Quote every line below exactly as it reads.

**Available records**
>>>>>
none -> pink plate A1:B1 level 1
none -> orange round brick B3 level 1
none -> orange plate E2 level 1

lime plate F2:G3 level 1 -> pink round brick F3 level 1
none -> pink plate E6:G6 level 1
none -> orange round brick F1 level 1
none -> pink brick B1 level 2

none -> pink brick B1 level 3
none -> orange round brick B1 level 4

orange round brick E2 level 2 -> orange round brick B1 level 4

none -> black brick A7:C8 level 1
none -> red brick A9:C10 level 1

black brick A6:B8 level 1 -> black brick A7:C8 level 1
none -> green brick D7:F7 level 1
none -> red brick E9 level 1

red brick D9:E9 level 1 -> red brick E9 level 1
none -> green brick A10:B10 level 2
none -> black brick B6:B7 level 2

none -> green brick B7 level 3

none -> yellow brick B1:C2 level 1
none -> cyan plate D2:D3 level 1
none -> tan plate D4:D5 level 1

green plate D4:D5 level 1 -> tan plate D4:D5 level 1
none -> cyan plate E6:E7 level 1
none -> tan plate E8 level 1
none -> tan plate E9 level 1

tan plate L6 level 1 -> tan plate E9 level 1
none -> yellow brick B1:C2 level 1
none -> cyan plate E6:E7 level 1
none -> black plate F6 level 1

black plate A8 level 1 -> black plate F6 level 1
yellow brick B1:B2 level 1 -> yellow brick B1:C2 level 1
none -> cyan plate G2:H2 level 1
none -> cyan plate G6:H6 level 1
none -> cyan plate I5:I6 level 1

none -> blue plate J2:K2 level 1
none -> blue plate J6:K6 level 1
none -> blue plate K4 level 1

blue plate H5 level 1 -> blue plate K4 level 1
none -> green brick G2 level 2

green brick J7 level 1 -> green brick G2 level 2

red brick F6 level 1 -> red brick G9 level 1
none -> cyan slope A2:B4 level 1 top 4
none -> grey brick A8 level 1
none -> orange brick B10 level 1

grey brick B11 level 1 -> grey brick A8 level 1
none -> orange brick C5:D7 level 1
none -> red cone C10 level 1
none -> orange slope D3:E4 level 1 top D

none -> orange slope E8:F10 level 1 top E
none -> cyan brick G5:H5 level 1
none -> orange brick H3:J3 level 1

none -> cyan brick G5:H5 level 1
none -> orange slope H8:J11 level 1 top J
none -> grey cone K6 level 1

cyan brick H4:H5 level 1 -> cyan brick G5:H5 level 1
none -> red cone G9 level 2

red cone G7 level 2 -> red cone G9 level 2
<<<<<
**Solution to this problem**
none -> pink plate A1:B1 level 1
none -> orange round brick B3 level 1
none -> orange plate E2 level 1

lime plate F2:G3 level 1 -> pink round brick F3 level 1
none -> pink plate E6:G6 level 1
none -> orange round brick F1 level 1
none -> pink brick B1 level 2

none -> pink brick B1 level 3
none -> orange round brick B1 level 4

orange round brick E2 level 2 -> orange round brick B1 level 4

none -> black brick A7:C8 level 1
none -> red brick A9:C10 level 1

black brick A6:B8 level 1 -> black brick A7:C8 level 1
none -> green brick D7:F7 level 1
none -> red brick E9 level 1

red brick D9:E9 level 1 -> red brick E9 level 1
none -> green brick A10:B10 level 2
none -> black brick B6:B7 level 2

none -> green brick B7 level 3

none -> yellow brick B1:C2 level 1
none -> cyan plate D2:D3 level 1
none -> tan plate D4:D5 level 1

green plate D4:D5 level 1 -> tan plate D4:D5 level 1
none -> cyan plate E6:E7 level 1
none -> tan plate E8 level 1
none -> tan plate E9 level 1

tan plate L6 level 1 -> tan plate E9 level 1
none -> yellow brick B1:C2 level 1
none -> cyan plate E6:E7 level 1
none -> black plate F6 level 1

black plate A8 level 1 -> black plate F6 level 1
yellow brick B1:B2 level 1 -> yellow brick B1:C2 level 1
none -> cyan plate G2:H2 level 1
none -> cyan plate G6:H6 level 1
none -> cyan plate I5:I6 level 1

none -> blue plate J2:K2 level 1
none -> blue plate J6:K6 level 1
none -> blue plate K4 level 1

blue plate H5 level 1 -> blue plate K4 level 1
none -> green brick G2 level 2

green brick J7 level 1 -> green brick G2 level 2

red brick F6 level 1 -> red brick G9 level 1
none -> cyan slope A2:B4 level 1 top 4
none -> grey brick A8 level 1
none -> orange brick B10 level 1

grey brick B11 level 1 -> grey brick A8 level 1
none -> orange brick C5:D7 level 1
none -> red cone C10 level 1
none -> orange slope D3:E4 level 1 top D

none -> orange slope E8:F10 level 1 top E
none -> cyan brick G5:H5 level 1
none -> orange brick H3:J3 level 1

none -> cyan brick G5:H5 level 1
none -> orange slope H8:J11 level 1 top J
none -> grey cone K6 level 1

cyan brick H4:H5 level 1 -> cyan brick G5:H5 level 1
none -> red cone G9 level 2

red cone G7 level 2 -> red cone G9 level 2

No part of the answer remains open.